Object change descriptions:
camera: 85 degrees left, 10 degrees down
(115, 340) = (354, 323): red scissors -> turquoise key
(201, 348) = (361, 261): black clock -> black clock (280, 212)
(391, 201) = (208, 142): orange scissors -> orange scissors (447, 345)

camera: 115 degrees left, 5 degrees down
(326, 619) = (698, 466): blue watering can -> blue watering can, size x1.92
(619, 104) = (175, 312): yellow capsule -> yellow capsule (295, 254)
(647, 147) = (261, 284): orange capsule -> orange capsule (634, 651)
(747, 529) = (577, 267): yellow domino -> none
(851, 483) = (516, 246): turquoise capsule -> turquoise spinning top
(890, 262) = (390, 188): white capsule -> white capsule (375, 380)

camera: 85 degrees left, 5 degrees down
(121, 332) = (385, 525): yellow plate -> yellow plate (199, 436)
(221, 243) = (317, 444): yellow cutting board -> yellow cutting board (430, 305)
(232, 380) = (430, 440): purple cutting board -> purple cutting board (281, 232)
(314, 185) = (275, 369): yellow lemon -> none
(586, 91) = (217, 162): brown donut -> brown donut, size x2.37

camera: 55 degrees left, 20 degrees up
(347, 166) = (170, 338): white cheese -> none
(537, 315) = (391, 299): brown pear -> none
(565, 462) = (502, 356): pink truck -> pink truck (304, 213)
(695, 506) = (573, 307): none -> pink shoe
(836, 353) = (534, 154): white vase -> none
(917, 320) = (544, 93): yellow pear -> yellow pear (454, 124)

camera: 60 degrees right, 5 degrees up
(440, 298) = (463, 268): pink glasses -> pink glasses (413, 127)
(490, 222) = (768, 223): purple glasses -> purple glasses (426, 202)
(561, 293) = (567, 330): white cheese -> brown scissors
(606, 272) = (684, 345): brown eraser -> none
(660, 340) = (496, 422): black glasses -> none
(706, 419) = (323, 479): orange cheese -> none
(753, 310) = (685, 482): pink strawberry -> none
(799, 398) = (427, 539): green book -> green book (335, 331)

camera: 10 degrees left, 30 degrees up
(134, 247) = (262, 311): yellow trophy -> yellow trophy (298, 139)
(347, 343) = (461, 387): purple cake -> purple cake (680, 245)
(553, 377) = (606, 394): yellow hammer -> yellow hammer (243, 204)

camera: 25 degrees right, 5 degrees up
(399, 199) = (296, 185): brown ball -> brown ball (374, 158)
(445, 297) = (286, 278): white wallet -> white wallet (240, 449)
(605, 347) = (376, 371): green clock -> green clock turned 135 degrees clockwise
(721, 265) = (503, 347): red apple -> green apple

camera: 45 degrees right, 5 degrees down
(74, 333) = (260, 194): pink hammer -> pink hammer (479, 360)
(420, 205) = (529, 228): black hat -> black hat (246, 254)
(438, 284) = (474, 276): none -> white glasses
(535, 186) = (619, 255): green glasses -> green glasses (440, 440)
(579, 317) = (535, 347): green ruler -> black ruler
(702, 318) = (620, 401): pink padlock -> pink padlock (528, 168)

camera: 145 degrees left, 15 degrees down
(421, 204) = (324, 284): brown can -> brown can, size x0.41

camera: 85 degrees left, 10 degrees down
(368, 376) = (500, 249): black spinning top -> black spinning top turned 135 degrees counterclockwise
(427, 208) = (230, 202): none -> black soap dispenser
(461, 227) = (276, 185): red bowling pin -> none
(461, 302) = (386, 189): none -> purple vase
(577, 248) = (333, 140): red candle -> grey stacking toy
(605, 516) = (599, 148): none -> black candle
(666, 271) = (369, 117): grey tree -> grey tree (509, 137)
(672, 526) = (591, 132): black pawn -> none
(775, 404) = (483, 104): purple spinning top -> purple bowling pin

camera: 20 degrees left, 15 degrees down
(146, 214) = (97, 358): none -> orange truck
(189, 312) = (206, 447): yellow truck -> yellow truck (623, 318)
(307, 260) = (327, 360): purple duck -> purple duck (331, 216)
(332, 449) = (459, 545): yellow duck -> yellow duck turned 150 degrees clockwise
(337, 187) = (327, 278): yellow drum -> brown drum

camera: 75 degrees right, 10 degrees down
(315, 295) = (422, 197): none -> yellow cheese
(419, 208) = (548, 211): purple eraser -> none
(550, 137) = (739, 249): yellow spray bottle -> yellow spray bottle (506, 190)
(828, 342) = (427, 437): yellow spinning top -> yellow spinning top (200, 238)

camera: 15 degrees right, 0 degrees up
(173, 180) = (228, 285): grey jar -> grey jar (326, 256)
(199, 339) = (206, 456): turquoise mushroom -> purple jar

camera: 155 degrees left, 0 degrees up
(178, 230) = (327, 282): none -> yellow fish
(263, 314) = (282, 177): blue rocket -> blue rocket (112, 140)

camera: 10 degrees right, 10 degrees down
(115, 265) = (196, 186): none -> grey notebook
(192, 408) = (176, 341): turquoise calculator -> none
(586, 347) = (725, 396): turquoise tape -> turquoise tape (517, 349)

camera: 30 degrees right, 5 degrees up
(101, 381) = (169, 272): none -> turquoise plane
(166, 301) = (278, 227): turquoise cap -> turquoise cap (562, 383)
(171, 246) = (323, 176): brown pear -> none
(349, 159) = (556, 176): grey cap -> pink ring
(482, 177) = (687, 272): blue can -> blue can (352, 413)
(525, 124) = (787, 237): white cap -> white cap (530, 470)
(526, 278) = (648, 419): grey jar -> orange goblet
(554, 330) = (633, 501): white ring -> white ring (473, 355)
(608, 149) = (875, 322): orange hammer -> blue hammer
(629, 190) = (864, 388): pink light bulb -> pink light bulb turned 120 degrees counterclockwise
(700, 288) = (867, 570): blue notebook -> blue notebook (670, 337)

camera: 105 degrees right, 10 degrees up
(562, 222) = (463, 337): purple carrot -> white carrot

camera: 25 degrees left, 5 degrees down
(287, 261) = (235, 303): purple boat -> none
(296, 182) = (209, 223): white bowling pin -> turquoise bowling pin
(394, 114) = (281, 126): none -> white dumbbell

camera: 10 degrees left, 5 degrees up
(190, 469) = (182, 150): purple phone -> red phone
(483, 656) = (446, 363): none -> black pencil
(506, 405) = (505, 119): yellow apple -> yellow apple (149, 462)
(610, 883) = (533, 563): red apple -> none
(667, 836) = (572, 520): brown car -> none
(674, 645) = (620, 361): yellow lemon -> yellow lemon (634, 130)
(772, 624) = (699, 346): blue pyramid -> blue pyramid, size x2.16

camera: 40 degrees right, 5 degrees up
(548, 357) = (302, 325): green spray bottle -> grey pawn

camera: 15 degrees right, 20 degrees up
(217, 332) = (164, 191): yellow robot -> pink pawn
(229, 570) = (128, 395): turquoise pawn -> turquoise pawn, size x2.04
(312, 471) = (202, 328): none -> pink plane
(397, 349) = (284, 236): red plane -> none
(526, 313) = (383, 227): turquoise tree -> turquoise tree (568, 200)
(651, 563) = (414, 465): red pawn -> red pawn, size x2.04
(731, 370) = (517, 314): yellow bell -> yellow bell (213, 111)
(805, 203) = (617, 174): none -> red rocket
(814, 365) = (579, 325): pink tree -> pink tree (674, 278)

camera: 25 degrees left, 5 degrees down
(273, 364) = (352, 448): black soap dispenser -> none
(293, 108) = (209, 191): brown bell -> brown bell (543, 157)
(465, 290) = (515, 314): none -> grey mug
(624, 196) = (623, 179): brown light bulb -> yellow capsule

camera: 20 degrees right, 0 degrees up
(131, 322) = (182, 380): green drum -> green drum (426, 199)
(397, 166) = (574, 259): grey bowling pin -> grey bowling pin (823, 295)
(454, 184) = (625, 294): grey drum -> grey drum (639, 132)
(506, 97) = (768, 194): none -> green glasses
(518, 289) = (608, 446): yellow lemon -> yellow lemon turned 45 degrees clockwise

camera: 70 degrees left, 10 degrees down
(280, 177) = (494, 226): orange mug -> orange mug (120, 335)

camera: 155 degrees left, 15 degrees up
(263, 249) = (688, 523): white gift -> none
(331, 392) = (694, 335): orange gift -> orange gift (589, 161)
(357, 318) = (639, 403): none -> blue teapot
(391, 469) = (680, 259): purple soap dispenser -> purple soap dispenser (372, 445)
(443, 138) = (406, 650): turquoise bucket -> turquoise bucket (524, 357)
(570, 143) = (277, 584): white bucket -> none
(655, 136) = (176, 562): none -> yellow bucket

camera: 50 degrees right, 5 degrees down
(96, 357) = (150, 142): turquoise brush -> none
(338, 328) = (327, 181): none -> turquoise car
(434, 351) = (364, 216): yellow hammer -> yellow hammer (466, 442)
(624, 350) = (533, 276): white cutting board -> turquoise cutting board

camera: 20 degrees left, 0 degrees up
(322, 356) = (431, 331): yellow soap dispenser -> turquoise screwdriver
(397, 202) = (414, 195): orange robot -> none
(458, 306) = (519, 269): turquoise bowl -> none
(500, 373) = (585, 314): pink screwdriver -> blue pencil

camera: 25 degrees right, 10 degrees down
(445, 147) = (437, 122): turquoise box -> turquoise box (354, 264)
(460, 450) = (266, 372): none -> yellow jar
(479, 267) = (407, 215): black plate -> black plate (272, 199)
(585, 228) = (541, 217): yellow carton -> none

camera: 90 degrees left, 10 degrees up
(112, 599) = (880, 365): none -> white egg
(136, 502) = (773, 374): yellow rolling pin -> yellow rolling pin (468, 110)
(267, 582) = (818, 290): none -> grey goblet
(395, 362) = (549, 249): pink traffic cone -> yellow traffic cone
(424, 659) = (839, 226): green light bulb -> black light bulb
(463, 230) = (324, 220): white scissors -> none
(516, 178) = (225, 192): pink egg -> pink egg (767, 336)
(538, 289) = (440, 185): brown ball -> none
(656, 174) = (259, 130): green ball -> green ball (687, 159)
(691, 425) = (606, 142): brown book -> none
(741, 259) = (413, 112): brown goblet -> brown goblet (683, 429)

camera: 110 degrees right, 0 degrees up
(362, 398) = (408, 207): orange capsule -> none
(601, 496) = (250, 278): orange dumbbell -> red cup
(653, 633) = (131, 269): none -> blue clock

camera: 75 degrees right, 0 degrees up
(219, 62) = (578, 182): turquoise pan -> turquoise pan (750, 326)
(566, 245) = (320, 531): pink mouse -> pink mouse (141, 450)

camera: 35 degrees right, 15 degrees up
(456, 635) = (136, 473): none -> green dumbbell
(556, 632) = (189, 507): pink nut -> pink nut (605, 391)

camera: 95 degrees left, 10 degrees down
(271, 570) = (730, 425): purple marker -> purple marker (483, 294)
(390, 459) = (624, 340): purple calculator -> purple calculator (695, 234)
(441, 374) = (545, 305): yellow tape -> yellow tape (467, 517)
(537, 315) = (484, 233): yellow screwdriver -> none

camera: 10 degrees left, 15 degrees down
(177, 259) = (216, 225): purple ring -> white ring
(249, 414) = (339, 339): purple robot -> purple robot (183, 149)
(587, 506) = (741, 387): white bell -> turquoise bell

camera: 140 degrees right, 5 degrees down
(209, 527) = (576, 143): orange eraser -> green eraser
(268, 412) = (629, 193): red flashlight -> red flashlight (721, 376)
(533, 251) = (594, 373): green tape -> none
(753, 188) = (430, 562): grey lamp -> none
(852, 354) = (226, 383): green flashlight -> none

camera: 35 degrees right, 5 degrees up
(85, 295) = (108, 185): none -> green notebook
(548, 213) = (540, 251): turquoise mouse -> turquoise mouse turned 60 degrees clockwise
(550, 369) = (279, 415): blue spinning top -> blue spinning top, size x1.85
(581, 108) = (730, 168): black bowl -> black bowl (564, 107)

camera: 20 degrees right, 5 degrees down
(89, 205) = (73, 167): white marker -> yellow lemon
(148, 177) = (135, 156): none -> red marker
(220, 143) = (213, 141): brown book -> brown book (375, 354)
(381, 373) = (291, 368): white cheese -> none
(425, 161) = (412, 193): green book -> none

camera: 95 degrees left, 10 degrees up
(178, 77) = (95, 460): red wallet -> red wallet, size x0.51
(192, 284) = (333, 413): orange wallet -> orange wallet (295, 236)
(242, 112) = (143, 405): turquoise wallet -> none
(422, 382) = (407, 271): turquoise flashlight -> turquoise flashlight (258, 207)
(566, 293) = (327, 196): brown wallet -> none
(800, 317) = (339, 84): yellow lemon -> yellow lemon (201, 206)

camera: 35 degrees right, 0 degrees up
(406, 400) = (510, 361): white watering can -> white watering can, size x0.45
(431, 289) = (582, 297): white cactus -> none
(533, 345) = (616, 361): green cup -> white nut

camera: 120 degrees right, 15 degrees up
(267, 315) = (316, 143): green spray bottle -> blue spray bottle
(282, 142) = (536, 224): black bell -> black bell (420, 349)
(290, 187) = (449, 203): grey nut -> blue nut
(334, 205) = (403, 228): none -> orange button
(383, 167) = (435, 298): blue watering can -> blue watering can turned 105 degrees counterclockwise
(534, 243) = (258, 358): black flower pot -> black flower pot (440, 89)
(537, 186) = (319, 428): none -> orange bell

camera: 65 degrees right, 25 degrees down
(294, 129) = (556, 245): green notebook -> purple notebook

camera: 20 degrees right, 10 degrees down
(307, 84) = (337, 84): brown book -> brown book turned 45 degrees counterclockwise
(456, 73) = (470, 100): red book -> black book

▶ _Written task_
From the line holding "(577, 248) = (333, 140): red" to the line holding "camera: 20 degrees left, 15 degrees down", inclusive, restate each line above exactly as written.

▶ _Solution to the problem_
(577, 248) = (333, 140): red candle -> grey stacking toy
(605, 516) = (599, 148): none -> black candle
(666, 271) = (369, 117): grey tree -> grey tree (509, 137)
(672, 526) = (591, 132): black pawn -> none
(775, 404) = (483, 104): purple spinning top -> purple bowling pin

camera: 20 degrees left, 15 degrees down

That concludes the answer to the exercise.